Exercise prompt
Count the lines containing "stained". Give the number alone.

(Collected data)
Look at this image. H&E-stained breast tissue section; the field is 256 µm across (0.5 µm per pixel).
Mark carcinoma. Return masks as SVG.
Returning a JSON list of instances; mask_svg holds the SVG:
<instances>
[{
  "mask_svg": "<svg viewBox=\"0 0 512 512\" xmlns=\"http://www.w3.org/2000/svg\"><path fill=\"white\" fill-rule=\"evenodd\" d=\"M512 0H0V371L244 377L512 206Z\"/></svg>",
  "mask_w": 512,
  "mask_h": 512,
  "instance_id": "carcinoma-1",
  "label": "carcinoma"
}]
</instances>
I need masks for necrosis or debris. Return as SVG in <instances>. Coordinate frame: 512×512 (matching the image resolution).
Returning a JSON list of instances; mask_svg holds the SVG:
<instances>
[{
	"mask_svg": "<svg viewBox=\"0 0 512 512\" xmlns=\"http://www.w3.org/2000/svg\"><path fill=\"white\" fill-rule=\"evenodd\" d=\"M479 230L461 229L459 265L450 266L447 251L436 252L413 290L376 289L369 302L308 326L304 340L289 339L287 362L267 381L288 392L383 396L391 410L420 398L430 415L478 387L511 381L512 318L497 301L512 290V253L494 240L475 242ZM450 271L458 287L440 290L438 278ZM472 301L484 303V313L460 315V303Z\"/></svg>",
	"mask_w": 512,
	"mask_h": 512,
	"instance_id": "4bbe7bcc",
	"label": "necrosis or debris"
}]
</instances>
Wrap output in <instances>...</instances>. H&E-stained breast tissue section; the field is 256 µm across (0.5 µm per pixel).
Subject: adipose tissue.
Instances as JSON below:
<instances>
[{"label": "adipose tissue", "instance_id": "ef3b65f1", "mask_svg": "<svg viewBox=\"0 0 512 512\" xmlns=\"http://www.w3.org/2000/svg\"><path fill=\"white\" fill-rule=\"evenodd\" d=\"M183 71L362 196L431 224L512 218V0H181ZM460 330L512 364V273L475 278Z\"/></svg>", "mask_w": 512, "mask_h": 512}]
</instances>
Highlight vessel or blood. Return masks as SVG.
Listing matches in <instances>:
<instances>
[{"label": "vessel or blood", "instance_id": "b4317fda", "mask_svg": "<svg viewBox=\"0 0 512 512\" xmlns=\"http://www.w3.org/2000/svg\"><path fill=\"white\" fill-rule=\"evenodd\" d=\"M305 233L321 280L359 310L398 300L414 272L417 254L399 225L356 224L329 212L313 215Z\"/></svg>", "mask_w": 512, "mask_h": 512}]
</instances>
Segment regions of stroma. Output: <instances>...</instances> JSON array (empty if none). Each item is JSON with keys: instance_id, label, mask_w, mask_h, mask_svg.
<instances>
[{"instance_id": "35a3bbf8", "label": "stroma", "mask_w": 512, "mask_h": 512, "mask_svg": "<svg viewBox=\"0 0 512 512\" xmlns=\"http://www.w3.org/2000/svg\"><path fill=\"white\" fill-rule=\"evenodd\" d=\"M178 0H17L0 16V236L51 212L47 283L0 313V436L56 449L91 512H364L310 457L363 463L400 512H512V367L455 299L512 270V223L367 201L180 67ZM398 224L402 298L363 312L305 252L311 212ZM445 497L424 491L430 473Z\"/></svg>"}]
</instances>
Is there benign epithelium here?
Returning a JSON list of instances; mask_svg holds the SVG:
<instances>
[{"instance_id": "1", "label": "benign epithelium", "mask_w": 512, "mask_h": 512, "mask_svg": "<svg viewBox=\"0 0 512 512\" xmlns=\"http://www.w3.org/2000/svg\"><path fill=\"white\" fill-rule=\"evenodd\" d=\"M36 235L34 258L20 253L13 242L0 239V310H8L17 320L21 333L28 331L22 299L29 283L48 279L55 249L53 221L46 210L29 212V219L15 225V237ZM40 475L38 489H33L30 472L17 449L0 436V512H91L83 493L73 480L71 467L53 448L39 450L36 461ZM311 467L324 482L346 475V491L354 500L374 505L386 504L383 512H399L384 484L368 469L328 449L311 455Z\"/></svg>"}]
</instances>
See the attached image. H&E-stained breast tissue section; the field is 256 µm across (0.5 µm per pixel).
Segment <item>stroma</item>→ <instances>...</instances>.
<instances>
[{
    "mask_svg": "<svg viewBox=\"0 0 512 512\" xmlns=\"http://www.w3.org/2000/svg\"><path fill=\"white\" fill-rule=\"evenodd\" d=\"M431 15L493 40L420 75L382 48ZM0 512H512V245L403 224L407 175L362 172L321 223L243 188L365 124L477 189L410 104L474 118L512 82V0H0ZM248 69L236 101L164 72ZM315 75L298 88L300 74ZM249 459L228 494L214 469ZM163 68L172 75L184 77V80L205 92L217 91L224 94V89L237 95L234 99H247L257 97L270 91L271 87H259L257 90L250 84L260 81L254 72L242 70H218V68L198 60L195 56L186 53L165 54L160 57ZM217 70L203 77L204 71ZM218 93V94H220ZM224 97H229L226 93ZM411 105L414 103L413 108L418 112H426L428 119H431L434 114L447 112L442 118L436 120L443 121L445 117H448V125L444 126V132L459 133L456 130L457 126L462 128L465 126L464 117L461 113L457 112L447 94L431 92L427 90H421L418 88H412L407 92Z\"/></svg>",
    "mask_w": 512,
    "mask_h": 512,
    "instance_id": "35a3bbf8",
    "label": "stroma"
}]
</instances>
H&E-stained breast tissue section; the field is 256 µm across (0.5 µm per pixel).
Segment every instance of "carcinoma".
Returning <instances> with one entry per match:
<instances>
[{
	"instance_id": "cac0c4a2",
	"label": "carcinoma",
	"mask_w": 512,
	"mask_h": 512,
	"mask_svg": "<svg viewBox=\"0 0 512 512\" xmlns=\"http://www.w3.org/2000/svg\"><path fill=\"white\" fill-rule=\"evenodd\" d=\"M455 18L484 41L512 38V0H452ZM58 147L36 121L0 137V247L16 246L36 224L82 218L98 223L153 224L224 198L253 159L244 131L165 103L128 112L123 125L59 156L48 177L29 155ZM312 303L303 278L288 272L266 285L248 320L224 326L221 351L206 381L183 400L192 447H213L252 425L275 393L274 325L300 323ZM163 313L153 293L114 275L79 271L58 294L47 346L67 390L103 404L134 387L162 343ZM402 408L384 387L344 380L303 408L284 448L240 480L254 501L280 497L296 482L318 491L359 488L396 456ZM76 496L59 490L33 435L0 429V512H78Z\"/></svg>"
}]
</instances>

Result
4